• Instruction: Identify every line in the rows below that contains the string "shortInstrumentName" and copy each such line.

Stored data:
## Start
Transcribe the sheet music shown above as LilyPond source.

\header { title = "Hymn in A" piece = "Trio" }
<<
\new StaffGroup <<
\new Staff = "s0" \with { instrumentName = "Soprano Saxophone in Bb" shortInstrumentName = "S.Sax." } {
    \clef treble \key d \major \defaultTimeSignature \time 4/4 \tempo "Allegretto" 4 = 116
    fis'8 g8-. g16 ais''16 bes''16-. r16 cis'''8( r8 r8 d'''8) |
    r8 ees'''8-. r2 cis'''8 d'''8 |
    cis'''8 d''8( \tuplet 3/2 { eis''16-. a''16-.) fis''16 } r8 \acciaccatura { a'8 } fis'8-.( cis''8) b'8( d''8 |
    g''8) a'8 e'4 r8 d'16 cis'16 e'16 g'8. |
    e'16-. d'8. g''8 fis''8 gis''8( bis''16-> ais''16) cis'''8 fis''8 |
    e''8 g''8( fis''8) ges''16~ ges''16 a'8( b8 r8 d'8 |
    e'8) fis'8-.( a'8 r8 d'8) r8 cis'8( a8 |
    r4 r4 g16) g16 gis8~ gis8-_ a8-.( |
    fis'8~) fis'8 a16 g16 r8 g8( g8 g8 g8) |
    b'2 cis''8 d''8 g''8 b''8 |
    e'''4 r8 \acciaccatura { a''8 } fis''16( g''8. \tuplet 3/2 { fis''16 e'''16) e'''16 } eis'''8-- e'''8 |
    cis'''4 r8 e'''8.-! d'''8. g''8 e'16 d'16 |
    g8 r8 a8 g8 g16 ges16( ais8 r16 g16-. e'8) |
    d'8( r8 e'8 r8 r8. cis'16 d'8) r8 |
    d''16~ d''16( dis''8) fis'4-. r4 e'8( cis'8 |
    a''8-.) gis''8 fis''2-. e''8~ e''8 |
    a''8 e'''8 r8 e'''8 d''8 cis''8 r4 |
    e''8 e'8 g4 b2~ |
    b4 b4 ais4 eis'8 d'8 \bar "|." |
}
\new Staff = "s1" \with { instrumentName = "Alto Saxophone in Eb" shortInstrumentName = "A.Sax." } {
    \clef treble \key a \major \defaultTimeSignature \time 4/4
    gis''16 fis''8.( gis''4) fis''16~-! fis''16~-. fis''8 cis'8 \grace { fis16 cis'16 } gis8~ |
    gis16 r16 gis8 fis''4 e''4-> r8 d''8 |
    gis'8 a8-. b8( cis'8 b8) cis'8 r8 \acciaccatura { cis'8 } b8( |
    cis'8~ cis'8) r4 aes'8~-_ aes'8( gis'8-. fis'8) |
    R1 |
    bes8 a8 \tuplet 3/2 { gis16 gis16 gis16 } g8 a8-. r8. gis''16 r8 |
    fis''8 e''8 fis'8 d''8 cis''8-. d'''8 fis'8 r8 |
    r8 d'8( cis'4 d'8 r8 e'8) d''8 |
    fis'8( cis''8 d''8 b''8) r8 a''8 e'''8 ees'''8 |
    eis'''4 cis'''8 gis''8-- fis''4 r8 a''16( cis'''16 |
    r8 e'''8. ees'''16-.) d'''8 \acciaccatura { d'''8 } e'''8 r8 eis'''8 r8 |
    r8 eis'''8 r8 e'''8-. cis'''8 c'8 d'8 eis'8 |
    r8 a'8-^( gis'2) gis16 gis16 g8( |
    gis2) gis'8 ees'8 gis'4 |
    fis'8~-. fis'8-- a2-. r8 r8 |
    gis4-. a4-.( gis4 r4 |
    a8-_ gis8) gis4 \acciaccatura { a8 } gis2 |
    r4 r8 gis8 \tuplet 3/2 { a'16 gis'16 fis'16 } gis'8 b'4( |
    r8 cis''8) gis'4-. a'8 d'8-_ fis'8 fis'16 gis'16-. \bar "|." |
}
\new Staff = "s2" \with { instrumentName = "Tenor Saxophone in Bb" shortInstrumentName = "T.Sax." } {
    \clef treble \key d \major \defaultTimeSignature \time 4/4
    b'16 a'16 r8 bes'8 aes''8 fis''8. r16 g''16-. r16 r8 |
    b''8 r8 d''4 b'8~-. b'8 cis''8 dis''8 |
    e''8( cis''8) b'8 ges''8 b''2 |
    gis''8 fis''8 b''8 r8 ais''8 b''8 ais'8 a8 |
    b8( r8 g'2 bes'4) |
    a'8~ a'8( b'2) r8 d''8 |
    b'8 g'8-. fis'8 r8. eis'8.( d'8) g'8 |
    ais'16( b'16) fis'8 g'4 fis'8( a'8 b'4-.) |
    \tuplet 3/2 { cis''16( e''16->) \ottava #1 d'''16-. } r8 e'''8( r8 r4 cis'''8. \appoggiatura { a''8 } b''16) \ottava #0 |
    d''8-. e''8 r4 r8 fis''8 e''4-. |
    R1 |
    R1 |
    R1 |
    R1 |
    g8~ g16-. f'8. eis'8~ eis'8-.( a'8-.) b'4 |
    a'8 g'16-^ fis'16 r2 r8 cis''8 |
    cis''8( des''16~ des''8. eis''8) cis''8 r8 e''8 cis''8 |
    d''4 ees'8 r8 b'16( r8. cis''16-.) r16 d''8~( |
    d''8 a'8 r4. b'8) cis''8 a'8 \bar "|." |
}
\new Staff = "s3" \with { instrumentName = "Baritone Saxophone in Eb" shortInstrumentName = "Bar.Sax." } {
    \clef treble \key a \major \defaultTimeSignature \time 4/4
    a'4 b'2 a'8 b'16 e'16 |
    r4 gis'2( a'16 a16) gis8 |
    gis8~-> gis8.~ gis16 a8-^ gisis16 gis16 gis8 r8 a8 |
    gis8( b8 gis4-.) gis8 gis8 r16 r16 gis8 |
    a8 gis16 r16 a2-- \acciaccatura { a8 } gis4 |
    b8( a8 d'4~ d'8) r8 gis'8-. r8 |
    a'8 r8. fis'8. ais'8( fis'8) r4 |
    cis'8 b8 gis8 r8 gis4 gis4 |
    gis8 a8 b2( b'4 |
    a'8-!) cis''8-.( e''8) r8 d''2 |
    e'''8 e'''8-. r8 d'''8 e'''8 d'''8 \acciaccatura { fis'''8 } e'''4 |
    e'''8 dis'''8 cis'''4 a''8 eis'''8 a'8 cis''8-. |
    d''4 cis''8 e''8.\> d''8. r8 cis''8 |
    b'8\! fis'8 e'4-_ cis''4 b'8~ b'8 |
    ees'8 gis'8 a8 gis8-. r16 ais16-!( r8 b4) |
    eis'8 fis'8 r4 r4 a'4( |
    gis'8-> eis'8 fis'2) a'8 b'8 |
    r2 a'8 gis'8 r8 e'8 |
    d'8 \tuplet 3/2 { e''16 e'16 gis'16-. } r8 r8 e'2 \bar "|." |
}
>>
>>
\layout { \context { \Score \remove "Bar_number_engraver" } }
## End
• Task result:
\new Staff = "s0" \with { instrumentName = "Soprano Saxophone in Bb" shortInstrumentName = "S.Sax." } {
\new Staff = "s1" \with { instrumentName = "Alto Saxophone in Eb" shortInstrumentName = "A.Sax." } {
\new Staff = "s2" \with { instrumentName = "Tenor Saxophone in Bb" shortInstrumentName = "T.Sax." } {
\new Staff = "s3" \with { instrumentName = "Baritone Saxophone in Eb" shortInstrumentName = "Bar.Sax." } {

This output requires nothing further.